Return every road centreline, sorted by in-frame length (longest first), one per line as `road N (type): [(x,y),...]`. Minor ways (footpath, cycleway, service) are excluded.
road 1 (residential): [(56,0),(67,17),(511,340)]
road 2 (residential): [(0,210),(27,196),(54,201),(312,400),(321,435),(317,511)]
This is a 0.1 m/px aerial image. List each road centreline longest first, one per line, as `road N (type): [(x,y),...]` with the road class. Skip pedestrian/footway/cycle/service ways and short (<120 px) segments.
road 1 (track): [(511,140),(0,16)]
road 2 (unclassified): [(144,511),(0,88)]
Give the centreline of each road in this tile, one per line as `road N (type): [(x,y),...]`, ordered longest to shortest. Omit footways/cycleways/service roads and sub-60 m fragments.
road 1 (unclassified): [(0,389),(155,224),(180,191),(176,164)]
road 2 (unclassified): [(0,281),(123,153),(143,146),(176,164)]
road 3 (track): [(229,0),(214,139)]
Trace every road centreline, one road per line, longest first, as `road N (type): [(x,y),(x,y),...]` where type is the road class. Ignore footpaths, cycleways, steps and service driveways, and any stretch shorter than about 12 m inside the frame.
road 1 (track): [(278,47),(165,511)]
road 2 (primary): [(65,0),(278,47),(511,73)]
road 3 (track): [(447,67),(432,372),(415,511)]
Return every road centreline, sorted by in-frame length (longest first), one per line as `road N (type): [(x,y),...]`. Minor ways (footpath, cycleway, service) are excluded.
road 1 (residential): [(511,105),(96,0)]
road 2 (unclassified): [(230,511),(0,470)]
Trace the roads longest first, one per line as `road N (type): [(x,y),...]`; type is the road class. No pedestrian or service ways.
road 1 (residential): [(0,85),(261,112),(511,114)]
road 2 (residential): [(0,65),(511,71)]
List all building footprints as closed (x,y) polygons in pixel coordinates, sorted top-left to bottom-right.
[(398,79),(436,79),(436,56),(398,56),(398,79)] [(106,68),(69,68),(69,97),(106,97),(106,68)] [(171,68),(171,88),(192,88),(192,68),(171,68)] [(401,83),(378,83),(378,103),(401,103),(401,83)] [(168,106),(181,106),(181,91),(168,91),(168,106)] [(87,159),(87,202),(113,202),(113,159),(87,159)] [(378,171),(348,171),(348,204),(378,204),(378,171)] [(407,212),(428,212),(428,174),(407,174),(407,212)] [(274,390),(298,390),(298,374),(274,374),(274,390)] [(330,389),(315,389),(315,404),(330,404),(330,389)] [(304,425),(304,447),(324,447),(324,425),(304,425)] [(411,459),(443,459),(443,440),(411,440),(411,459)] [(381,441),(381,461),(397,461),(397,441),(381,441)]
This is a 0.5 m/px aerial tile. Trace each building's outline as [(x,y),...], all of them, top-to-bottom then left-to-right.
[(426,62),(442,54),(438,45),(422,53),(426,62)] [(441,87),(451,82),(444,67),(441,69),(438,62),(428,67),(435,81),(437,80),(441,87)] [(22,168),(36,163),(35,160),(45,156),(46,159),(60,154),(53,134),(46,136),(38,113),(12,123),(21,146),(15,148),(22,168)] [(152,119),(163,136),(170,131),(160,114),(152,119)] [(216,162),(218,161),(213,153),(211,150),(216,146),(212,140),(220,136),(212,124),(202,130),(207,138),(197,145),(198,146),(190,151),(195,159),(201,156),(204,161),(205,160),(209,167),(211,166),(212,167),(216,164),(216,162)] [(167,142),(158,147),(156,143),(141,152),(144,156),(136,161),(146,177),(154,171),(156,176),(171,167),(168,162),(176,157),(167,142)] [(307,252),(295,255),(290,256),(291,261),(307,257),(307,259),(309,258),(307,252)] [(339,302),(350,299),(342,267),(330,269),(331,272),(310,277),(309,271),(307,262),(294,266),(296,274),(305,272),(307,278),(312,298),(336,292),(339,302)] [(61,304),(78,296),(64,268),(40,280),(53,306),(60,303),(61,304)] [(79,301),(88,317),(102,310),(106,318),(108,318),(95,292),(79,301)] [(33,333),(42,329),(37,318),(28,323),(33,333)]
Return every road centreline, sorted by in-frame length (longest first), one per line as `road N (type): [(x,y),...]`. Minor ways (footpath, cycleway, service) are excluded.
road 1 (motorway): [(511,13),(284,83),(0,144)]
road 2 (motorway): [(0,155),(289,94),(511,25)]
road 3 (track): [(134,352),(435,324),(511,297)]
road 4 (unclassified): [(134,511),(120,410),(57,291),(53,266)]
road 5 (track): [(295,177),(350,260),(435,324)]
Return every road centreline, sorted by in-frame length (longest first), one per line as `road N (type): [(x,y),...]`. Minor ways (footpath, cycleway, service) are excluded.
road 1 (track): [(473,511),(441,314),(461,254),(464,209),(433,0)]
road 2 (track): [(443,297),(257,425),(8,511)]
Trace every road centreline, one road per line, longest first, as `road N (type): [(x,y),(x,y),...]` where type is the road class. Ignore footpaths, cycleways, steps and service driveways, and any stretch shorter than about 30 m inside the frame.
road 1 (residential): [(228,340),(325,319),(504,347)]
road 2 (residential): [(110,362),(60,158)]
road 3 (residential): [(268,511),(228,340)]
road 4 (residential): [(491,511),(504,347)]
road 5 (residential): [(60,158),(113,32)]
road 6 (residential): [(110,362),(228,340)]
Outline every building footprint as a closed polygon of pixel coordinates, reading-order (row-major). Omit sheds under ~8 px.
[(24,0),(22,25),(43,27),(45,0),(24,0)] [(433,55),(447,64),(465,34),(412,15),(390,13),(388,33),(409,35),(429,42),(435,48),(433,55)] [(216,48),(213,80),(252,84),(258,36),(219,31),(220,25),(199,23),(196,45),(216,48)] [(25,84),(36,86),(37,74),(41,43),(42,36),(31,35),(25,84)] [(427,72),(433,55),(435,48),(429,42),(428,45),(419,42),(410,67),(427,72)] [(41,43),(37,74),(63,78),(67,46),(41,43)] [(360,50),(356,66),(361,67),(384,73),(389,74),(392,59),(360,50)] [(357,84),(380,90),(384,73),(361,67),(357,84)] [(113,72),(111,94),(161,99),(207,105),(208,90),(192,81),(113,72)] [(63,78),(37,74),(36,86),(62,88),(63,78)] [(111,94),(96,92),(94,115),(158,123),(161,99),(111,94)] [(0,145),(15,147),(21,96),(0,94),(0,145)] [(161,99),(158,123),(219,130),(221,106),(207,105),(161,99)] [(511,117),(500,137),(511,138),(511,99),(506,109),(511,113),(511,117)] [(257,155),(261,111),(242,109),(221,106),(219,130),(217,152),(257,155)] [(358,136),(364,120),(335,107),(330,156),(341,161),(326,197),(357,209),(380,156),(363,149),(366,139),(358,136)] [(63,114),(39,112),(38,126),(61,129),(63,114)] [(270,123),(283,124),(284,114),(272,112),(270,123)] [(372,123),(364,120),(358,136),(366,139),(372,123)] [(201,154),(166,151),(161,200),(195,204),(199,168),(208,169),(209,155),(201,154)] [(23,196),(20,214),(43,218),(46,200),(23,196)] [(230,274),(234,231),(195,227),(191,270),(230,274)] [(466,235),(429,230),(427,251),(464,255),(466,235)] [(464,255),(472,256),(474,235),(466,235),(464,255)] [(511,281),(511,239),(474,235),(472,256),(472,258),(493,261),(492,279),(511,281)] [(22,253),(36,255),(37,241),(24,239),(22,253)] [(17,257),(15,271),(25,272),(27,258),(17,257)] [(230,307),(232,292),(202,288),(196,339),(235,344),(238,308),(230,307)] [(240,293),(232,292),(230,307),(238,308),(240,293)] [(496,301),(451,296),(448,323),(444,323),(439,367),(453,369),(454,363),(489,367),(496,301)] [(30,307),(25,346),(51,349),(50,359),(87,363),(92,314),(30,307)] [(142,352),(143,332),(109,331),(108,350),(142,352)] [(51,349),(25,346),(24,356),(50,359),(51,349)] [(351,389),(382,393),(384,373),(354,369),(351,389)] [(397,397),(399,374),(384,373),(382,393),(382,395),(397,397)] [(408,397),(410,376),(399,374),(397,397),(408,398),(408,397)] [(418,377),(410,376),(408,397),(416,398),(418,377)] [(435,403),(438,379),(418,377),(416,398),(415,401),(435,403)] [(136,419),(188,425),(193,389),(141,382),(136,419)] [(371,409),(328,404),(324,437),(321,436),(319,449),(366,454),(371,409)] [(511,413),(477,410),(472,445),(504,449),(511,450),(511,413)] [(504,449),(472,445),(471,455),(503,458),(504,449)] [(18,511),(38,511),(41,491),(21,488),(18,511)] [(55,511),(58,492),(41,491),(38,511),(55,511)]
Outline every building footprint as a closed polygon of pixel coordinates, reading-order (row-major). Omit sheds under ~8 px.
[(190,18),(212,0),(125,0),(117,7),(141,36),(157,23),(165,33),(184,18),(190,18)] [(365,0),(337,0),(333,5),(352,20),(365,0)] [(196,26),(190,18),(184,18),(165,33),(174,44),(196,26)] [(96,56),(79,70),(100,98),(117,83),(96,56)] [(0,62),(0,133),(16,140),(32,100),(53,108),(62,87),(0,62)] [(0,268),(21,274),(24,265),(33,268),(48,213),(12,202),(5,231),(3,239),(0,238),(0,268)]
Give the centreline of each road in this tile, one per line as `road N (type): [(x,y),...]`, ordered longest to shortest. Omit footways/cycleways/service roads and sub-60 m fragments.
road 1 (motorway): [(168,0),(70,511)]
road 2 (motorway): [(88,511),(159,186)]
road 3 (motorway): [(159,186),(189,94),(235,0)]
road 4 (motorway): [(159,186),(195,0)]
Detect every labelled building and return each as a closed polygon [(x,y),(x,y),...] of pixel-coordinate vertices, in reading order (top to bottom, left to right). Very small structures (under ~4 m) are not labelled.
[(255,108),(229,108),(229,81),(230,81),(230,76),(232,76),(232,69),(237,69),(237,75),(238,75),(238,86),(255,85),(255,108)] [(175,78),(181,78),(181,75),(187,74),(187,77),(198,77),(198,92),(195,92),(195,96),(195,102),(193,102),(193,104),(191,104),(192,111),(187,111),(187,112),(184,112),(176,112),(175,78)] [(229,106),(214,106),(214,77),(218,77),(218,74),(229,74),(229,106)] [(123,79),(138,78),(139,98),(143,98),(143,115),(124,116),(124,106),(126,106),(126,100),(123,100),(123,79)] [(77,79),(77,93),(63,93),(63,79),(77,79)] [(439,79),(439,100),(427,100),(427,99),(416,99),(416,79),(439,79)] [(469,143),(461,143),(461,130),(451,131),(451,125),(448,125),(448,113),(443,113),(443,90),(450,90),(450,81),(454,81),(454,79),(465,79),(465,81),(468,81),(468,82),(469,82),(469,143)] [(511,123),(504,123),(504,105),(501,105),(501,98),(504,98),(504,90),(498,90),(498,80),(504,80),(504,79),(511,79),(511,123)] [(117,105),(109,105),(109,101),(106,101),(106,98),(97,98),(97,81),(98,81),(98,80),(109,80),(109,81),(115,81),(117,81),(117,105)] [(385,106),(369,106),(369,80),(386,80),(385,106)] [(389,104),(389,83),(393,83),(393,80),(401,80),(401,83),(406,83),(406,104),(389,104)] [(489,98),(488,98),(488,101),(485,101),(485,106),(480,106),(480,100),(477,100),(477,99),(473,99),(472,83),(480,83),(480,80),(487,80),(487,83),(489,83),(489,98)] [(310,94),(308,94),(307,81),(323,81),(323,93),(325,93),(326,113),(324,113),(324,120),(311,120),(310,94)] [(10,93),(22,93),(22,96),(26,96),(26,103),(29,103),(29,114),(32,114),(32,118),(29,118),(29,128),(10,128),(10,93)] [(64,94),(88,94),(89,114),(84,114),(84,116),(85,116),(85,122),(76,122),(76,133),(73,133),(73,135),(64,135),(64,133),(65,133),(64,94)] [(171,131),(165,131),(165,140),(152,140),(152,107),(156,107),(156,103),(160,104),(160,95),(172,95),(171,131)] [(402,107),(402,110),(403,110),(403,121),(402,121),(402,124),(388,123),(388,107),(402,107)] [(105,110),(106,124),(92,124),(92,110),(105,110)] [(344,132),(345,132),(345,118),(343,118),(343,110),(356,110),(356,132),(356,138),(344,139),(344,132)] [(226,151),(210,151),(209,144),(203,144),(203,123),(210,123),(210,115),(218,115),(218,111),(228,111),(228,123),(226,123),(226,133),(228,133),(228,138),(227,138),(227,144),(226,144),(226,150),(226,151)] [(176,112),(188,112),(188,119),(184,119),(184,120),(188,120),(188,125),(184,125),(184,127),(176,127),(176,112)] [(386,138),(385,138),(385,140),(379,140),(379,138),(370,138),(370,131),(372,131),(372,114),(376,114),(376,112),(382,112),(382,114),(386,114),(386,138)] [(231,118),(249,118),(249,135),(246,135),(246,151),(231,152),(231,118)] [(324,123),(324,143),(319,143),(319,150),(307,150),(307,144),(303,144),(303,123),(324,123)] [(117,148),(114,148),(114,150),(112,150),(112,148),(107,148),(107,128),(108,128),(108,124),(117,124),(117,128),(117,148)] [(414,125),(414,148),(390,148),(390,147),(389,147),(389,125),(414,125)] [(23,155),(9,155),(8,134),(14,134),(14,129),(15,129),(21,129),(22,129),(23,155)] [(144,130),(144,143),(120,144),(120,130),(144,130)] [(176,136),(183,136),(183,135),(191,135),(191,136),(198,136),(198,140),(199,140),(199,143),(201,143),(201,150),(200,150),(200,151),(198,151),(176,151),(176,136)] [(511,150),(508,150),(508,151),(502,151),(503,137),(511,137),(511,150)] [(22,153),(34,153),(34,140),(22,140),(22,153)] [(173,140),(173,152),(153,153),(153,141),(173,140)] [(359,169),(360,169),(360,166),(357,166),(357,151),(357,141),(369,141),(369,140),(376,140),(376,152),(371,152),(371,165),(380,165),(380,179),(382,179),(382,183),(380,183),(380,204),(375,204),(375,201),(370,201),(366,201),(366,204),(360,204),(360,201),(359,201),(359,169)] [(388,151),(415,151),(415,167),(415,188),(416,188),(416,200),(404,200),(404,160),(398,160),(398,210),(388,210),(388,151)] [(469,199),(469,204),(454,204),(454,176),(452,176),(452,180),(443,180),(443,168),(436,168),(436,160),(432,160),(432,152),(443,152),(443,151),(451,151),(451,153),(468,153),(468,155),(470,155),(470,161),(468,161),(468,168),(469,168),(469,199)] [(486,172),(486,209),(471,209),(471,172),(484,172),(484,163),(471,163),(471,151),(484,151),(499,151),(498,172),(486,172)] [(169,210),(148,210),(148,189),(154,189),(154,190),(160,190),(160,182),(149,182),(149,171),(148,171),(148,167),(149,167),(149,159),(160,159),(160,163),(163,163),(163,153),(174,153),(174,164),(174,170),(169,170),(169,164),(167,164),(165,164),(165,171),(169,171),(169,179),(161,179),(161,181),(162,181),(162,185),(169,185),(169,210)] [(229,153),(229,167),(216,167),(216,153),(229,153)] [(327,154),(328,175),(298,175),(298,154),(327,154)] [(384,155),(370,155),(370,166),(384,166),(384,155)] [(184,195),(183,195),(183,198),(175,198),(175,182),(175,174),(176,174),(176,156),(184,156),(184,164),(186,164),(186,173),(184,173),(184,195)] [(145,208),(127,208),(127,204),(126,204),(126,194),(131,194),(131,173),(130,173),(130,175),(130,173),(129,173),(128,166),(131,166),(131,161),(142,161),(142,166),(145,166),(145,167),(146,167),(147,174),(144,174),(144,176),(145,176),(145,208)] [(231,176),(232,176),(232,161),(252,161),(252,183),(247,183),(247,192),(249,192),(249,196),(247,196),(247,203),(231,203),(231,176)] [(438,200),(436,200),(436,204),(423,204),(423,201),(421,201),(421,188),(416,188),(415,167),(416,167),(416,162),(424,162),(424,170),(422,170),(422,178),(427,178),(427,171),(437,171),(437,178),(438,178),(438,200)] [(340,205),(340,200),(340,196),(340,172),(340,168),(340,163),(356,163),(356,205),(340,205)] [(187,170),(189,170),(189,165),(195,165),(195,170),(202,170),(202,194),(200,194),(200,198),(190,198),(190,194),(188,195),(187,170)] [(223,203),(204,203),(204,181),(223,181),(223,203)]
■ ■ ■ ■ ■ ■ ■
Copy the data from the top down to and including the line with "road 2 (residential): [(0,65),(511,71)]", swapping every "centreline" for "centerline" and leaving the rest unchanged.

Return every road centerline, sorted by in-frame length (longest first), one per line as `road N (type): [(x,y),...]`. Minor ways (footpath, cycleway, service) are excluded.
road 1 (residential): [(56,0),(67,17),(511,340)]
road 2 (residential): [(0,210),(27,196),(54,201),(312,400),(321,435),(317,511)]
This is a 0.1 m/px aerial image. List each road centerline longest first, one per line, as `road N (type): [(x,y),...]` with the road class. Skip pedestrian/footway/cycle/service ways and short (<120 px) segments.
road 1 (track): [(511,140),(0,16)]
road 2 (unclassified): [(144,511),(0,88)]
Give the centerline of each road in this tile, one per line as `road N (type): [(x,y),...]`, ordered longest to shortest. Omit footways/cycleways/service roads and sub-60 m fragments.
road 1 (unclassified): [(0,389),(155,224),(180,191),(176,164)]
road 2 (unclassified): [(0,281),(123,153),(143,146),(176,164)]
road 3 (track): [(229,0),(214,139)]
Trace every road centerline, one road per line, longest first, as `road N (type): [(x,y),(x,y),...]` where type is the road class. Ignore footpaths, cycleways, steps and service driveways, and any stretch shorter than about 12 m inside the frame.
road 1 (track): [(278,47),(165,511)]
road 2 (primary): [(65,0),(278,47),(511,73)]
road 3 (track): [(447,67),(432,372),(415,511)]
Return every road centerline, sorted by in-frame length (longest first), one per line as `road N (type): [(x,y),...]`. Minor ways (footpath, cycleway, service) are excluded.
road 1 (residential): [(511,105),(96,0)]
road 2 (unclassified): [(230,511),(0,470)]
Trace the roads longest first, one per line as `road N (type): [(x,y),...]`; type is the road class. No pedestrian or service ways.
road 1 (residential): [(0,85),(261,112),(511,114)]
road 2 (residential): [(0,65),(511,71)]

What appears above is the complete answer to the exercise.